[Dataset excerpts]
=== Begin Enclosure ===

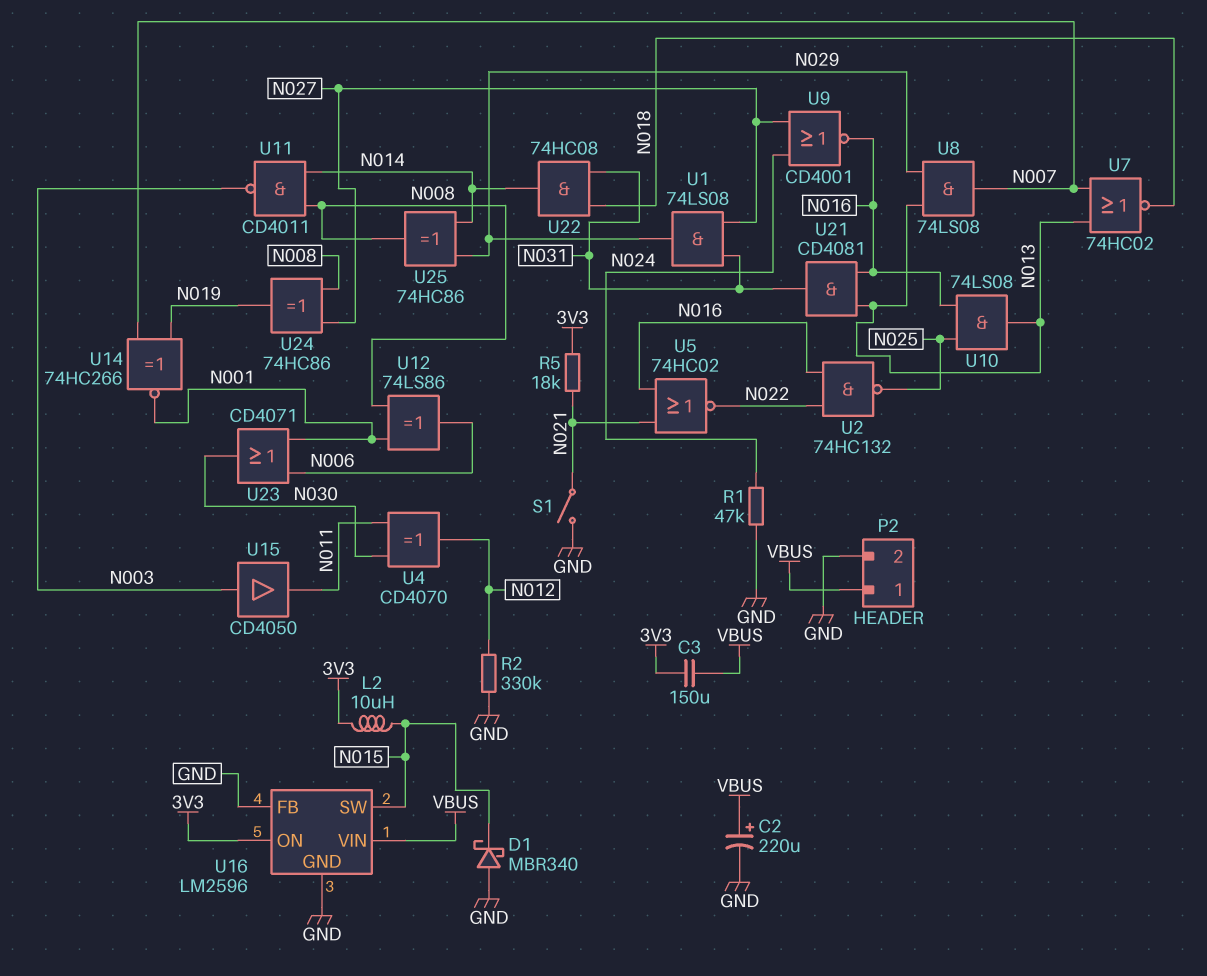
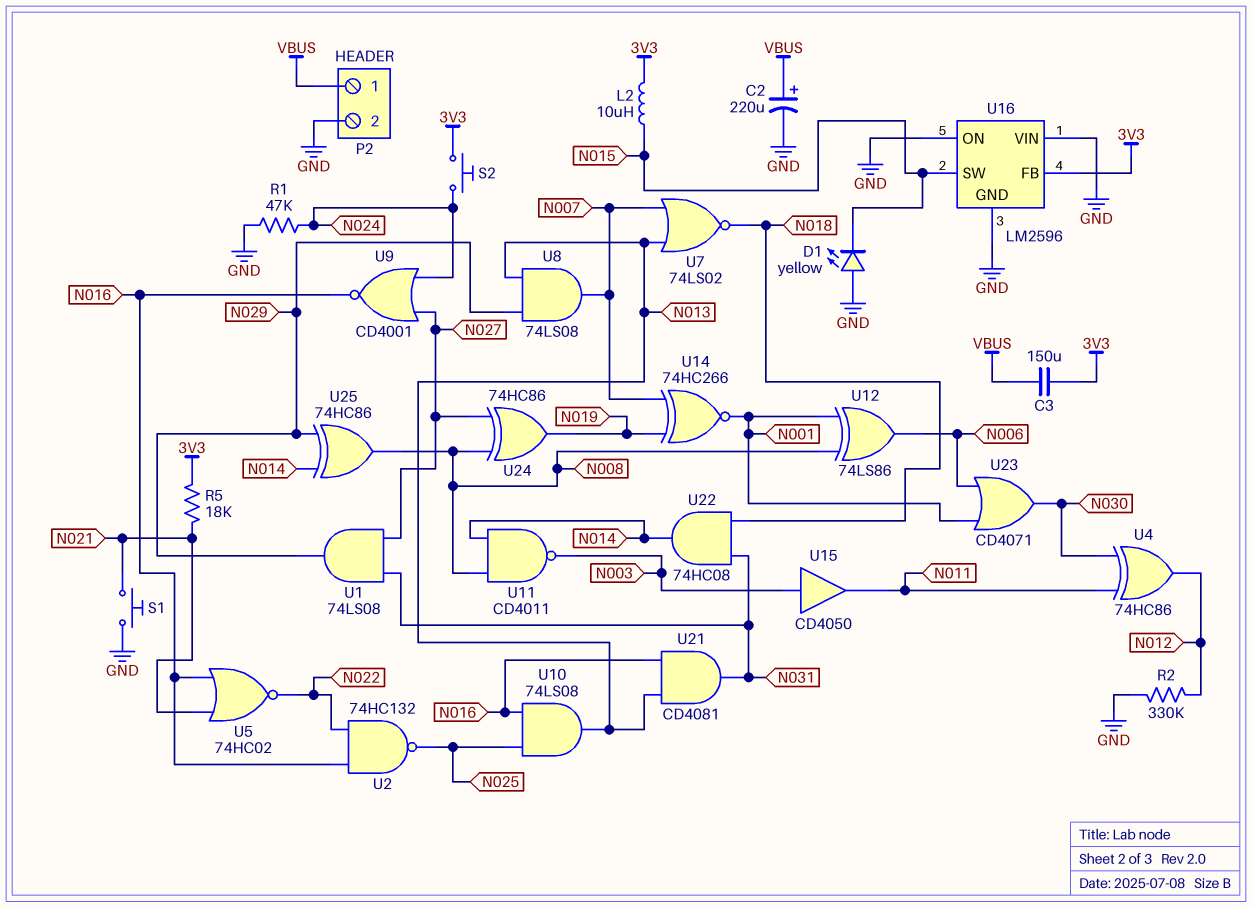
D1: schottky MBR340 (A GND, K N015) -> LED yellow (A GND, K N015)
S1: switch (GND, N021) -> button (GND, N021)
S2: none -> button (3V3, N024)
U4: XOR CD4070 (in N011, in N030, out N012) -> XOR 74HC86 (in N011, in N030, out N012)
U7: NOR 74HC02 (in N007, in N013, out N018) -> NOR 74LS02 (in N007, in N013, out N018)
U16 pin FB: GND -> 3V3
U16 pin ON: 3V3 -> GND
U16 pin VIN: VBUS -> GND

=== End Enclosure ===

Exercise details ->
Without copying any picture, write out the entries exactly.

Expected answer ->
D1: schottky MBR340 (A GND, K N015) -> LED yellow (A GND, K N015)
S1: switch (GND, N021) -> button (GND, N021)
S2: none -> button (3V3, N024)
U4: XOR CD4070 (in N011, in N030, out N012) -> XOR 74HC86 (in N011, in N030, out N012)
U7: NOR 74HC02 (in N007, in N013, out N018) -> NOR 74LS02 (in N007, in N013, out N018)
U16 pin FB: GND -> 3V3
U16 pin ON: 3V3 -> GND
U16 pin VIN: VBUS -> GND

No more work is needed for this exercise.